• [Records contained in a dataset]:
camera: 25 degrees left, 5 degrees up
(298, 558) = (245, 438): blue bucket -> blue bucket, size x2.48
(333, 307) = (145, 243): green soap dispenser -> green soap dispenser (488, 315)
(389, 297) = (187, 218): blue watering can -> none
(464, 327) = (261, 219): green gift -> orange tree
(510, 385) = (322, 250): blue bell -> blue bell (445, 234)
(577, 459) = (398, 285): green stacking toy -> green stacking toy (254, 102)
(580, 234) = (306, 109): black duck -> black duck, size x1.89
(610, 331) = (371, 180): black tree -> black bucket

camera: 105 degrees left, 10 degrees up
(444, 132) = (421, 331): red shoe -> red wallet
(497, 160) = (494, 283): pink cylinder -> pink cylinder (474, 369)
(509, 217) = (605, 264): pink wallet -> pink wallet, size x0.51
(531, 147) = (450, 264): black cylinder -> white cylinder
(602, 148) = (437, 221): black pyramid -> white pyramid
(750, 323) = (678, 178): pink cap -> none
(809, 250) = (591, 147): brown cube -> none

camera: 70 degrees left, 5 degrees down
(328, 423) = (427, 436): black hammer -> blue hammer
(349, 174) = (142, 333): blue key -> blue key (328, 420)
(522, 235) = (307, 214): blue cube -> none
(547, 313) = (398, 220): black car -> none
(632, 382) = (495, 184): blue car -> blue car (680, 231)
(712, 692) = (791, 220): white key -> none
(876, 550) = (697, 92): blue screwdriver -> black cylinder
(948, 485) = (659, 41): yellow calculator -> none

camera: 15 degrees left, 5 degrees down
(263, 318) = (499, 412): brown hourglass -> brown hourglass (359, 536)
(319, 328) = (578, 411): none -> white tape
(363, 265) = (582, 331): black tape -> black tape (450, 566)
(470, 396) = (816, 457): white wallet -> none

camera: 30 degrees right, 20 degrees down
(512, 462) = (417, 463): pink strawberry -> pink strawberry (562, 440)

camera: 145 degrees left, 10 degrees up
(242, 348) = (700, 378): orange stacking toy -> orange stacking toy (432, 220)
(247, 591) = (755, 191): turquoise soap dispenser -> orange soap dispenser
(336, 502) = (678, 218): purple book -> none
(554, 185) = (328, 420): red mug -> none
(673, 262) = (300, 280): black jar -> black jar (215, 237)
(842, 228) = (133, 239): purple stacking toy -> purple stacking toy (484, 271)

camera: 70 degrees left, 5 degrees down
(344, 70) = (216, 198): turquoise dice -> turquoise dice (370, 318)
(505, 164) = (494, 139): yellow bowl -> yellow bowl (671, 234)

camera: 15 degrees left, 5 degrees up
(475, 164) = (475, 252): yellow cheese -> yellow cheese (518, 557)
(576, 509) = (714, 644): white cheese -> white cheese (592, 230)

• [What needs to be done]: The full set of data above must come back exactly as written.

• [Response]:
camera: 25 degrees left, 5 degrees up
(298, 558) = (245, 438): blue bucket -> blue bucket, size x2.48
(333, 307) = (145, 243): green soap dispenser -> green soap dispenser (488, 315)
(389, 297) = (187, 218): blue watering can -> none
(464, 327) = (261, 219): green gift -> orange tree
(510, 385) = (322, 250): blue bell -> blue bell (445, 234)
(577, 459) = (398, 285): green stacking toy -> green stacking toy (254, 102)
(580, 234) = (306, 109): black duck -> black duck, size x1.89
(610, 331) = (371, 180): black tree -> black bucket

camera: 105 degrees left, 10 degrees up
(444, 132) = (421, 331): red shoe -> red wallet
(497, 160) = (494, 283): pink cylinder -> pink cylinder (474, 369)
(509, 217) = (605, 264): pink wallet -> pink wallet, size x0.51
(531, 147) = (450, 264): black cylinder -> white cylinder
(602, 148) = (437, 221): black pyramid -> white pyramid
(750, 323) = (678, 178): pink cap -> none
(809, 250) = (591, 147): brown cube -> none

camera: 70 degrees left, 5 degrees down
(328, 423) = (427, 436): black hammer -> blue hammer
(349, 174) = (142, 333): blue key -> blue key (328, 420)
(522, 235) = (307, 214): blue cube -> none
(547, 313) = (398, 220): black car -> none
(632, 382) = (495, 184): blue car -> blue car (680, 231)
(712, 692) = (791, 220): white key -> none
(876, 550) = (697, 92): blue screwdriver -> black cylinder
(948, 485) = (659, 41): yellow calculator -> none

camera: 15 degrees left, 5 degrees down
(263, 318) = (499, 412): brown hourglass -> brown hourglass (359, 536)
(319, 328) = (578, 411): none -> white tape
(363, 265) = (582, 331): black tape -> black tape (450, 566)
(470, 396) = (816, 457): white wallet -> none

camera: 30 degrees right, 20 degrees down
(512, 462) = (417, 463): pink strawberry -> pink strawberry (562, 440)

camera: 145 degrees left, 10 degrees up
(242, 348) = (700, 378): orange stacking toy -> orange stacking toy (432, 220)
(247, 591) = (755, 191): turquoise soap dispenser -> orange soap dispenser
(336, 502) = (678, 218): purple book -> none
(554, 185) = (328, 420): red mug -> none
(673, 262) = (300, 280): black jar -> black jar (215, 237)
(842, 228) = (133, 239): purple stacking toy -> purple stacking toy (484, 271)

camera: 70 degrees left, 5 degrees down
(344, 70) = (216, 198): turquoise dice -> turquoise dice (370, 318)
(505, 164) = (494, 139): yellow bowl -> yellow bowl (671, 234)

camera: 15 degrees left, 5 degrees up
(475, 164) = (475, 252): yellow cheese -> yellow cheese (518, 557)
(576, 509) = (714, 644): white cheese -> white cheese (592, 230)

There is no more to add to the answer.